§ Available records:
# # # # # # #
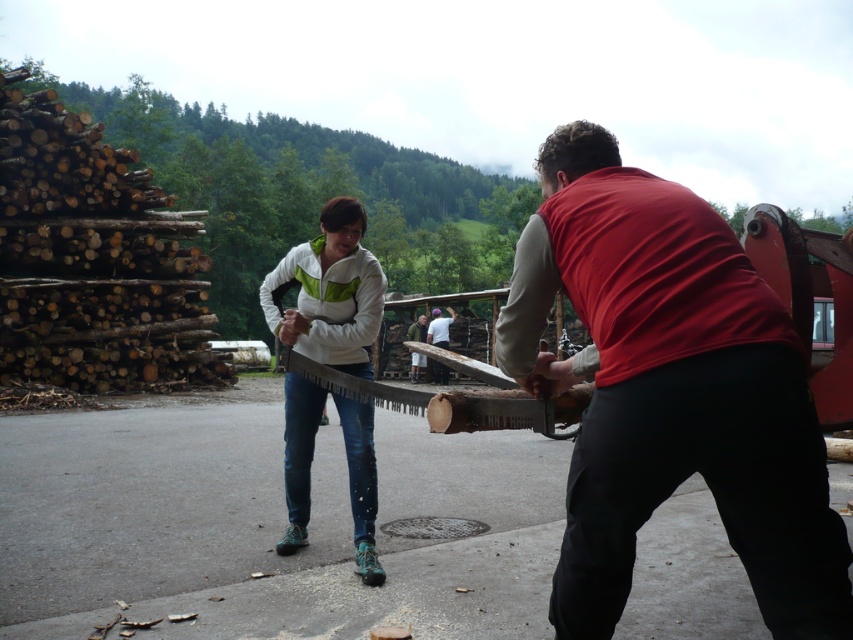
Who is positioned more to the right, white matte jacket at center or white fabric shirt at center?

white fabric shirt at center

Who is lower down, white matte jacket at center or white fabric shirt at center?

white matte jacket at center

Who is more distant from viewer, (337, 285) or (444, 380)?

The point (444, 380) is more distant.

I want to click on white matte jacket at center, so click(x=329, y=292).

Which is below, white fabric shirt at center or wooden saw at center?

white fabric shirt at center is below.

Is white fabric shirt at center below wooden saw at center?

Correct, white fabric shirt at center is located below wooden saw at center.

Locate an element on the screen. Image resolution: width=853 pixels, height=640 pixels. white fabric shirt at center is located at coordinates (439, 328).

From the picture: Does matte red vest at center have a larger size compared to white fabric shirt at center?

Indeed, matte red vest at center has a larger size compared to white fabric shirt at center.

Does matte red vest at center have a lesser height compared to white fabric shirt at center?

No, matte red vest at center is not shorter than white fabric shirt at center.

Who is more forward, (697, 362) or (434, 320)?

Point (697, 362) is more forward.

This screenshot has width=853, height=640. I want to click on matte red vest at center, so click(x=670, y=390).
# # # # # # #
§ Assignment:
Can you change "wooden saw" to "wooden ladder" in everything from the line containing "Is white fabric" down to the line containing "From the picture: Does" in the listing, keeping all else unchanged, and return only those lines?

§ Result for this exercise:
Is white fabric shirt at center below wooden ladder at center?

Correct, white fabric shirt at center is located below wooden ladder at center.

Locate an element on the screen. Image resolution: width=853 pixels, height=640 pixels. white fabric shirt at center is located at coordinates (439, 328).

From the picture: Does matte red vest at center have a larger size compared to white fabric shirt at center?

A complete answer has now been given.